BRIEF: All lines from the one that contains "(245, 879) = (705, 218): white" to the end of the data must be retyped exactly. Pictures are not retyped.

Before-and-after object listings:
****

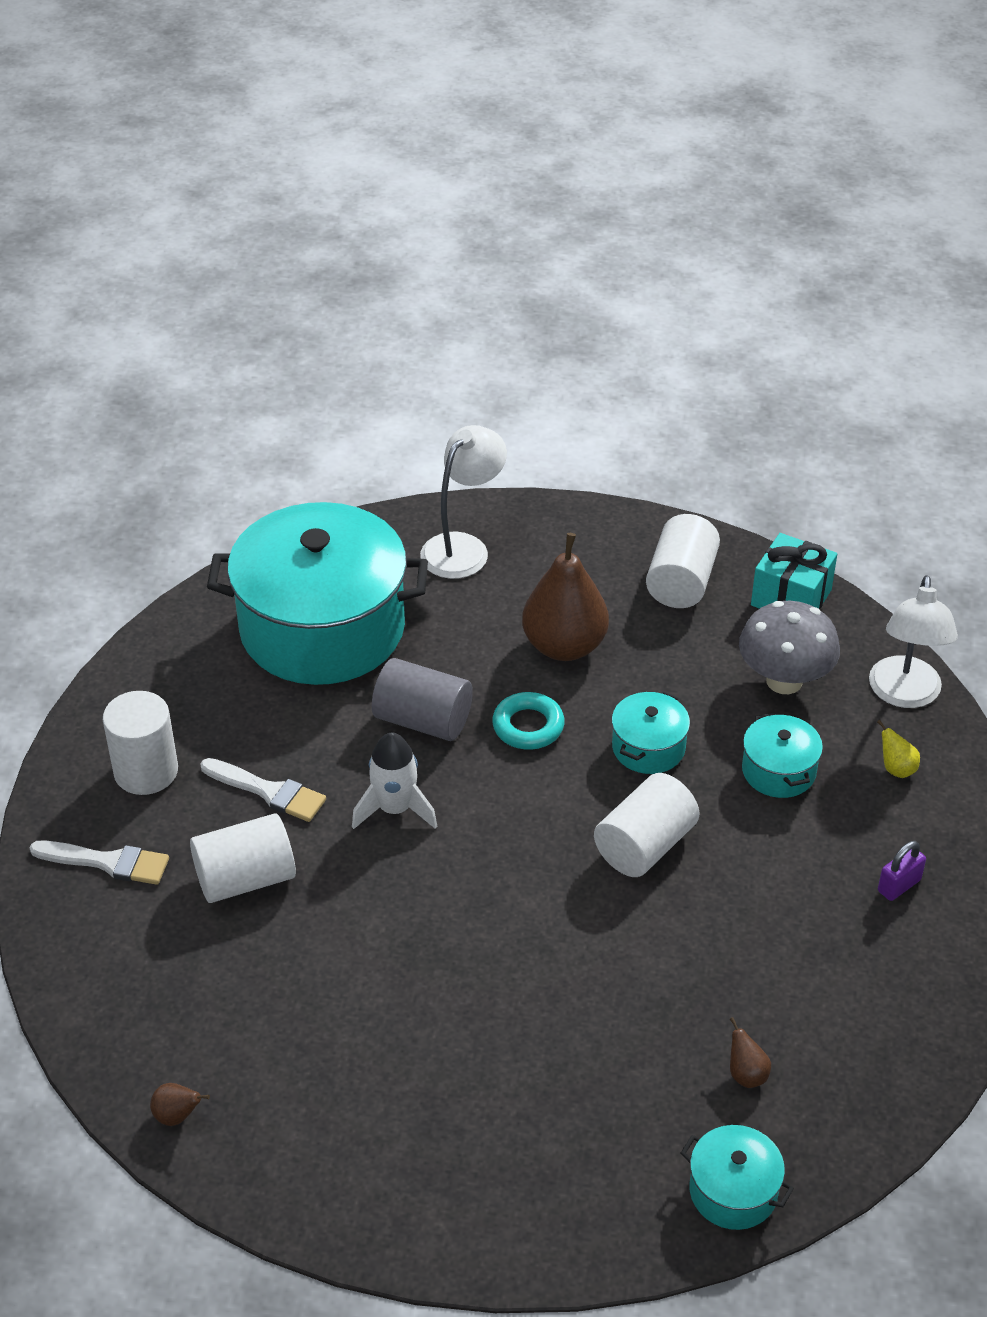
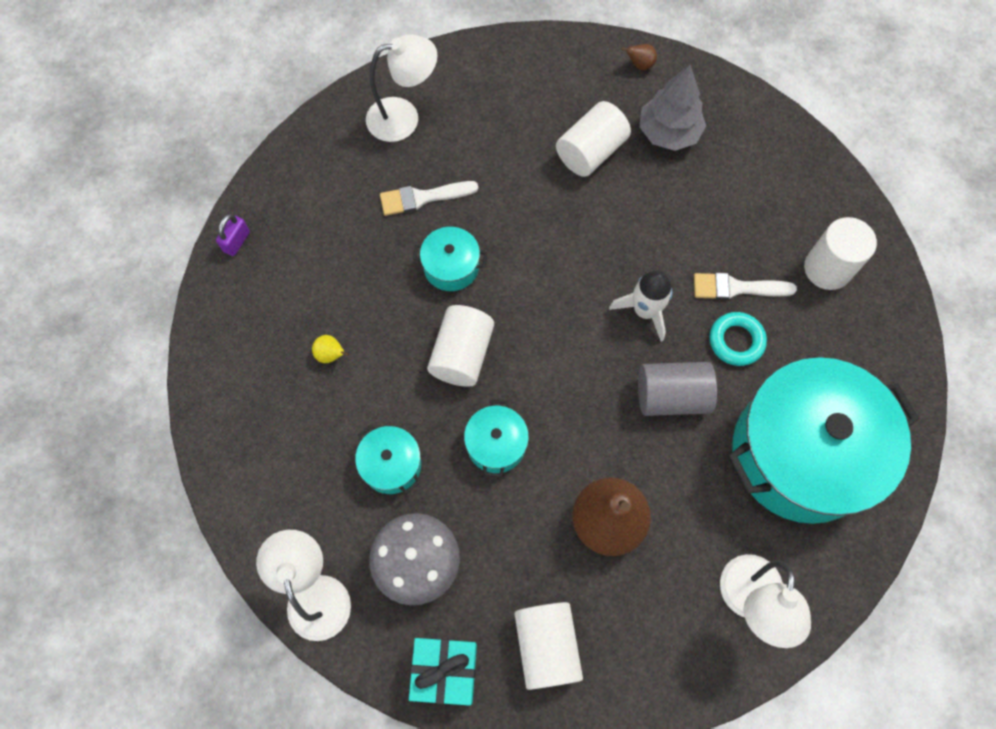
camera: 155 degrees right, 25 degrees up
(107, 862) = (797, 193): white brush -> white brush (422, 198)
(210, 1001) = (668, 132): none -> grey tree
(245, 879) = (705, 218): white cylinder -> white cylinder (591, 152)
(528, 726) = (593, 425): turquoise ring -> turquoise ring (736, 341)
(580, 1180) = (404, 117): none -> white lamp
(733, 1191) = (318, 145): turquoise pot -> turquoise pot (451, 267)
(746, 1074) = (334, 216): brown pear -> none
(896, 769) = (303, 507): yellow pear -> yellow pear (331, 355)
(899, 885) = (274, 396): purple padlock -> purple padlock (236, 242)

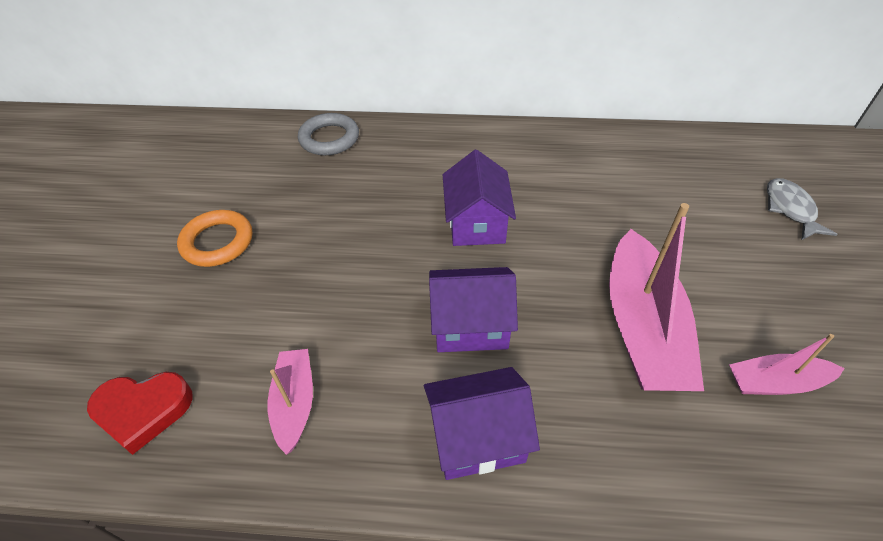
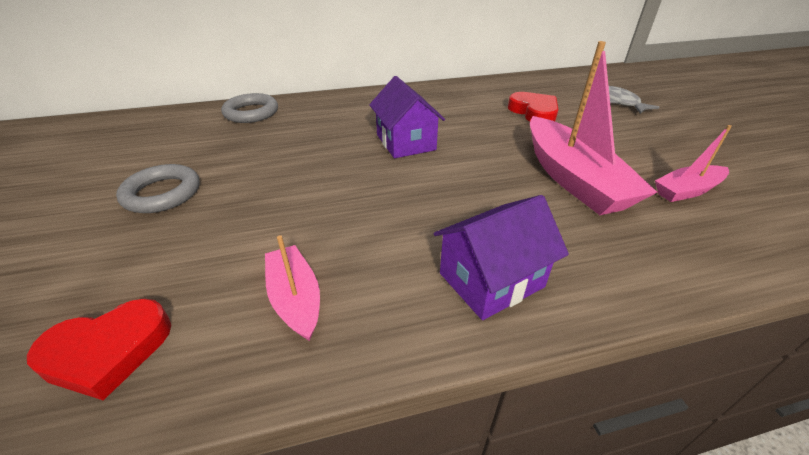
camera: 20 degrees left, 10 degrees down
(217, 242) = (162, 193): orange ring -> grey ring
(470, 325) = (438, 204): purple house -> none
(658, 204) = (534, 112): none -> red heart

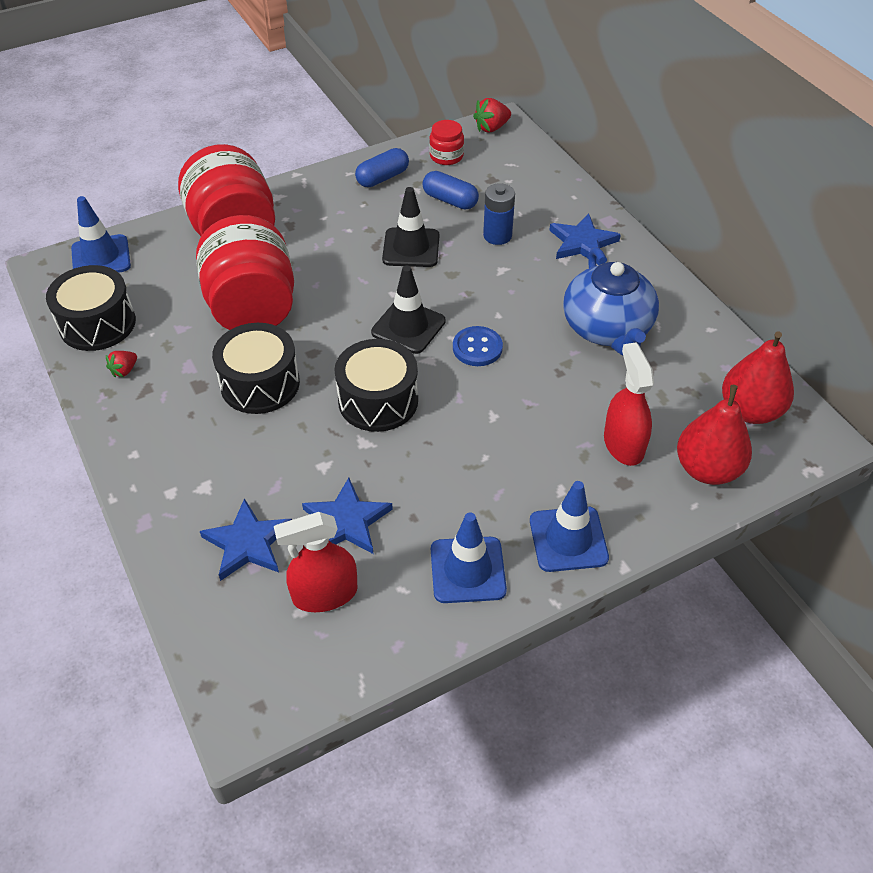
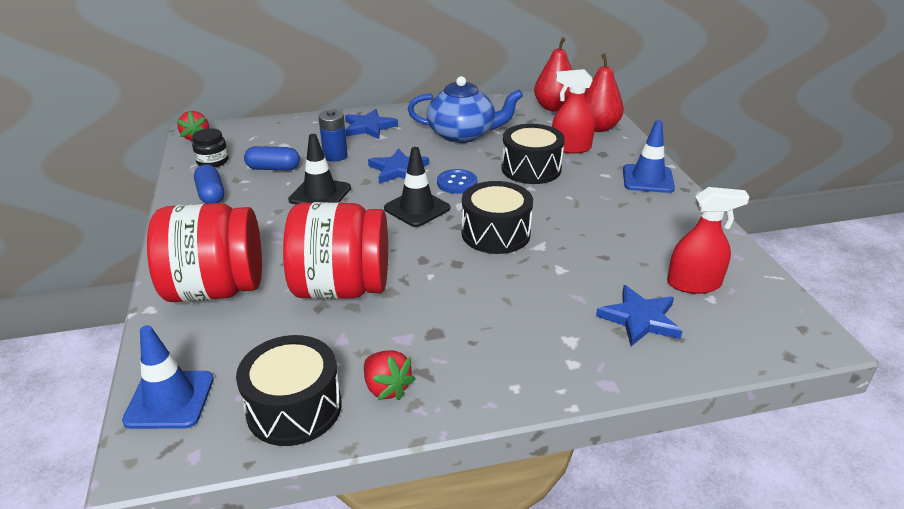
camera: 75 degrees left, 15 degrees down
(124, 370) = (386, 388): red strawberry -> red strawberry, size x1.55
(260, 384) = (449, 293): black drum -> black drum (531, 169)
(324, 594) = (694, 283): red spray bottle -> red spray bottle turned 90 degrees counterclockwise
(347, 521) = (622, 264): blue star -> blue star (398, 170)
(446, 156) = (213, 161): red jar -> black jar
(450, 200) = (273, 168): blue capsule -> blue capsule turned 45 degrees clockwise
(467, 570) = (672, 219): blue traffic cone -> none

****

SOLVED EXERCISE:
(245, 879) = (705, 218): white cylinder -> white cylinder (591, 152)
(528, 726) = (593, 425): turquoise ring -> turquoise ring (736, 341)
(580, 1180) = (404, 117): none -> white lamp
(733, 1191) = (318, 145): turquoise pot -> turquoise pot (451, 267)
(746, 1074) = (334, 216): brown pear -> none
(896, 769) = (303, 507): yellow pear -> yellow pear (331, 355)
(899, 885) = (274, 396): purple padlock -> purple padlock (236, 242)

camera: 20 degrees left, 10 degrees down
(217, 242) = (162, 193): orange ring -> grey ring
(470, 325) = (438, 204): purple house -> none
(658, 204) = (534, 112): none -> red heart

camera: 75 degrees left, 15 degrees down
(124, 370) = (386, 388): red strawberry -> red strawberry, size x1.55
(260, 384) = (449, 293): black drum -> black drum (531, 169)
(324, 594) = (694, 283): red spray bottle -> red spray bottle turned 90 degrees counterclockwise
(347, 521) = (622, 264): blue star -> blue star (398, 170)
(446, 156) = (213, 161): red jar -> black jar
(450, 200) = (273, 168): blue capsule -> blue capsule turned 45 degrees clockwise
(467, 570) = (672, 219): blue traffic cone -> none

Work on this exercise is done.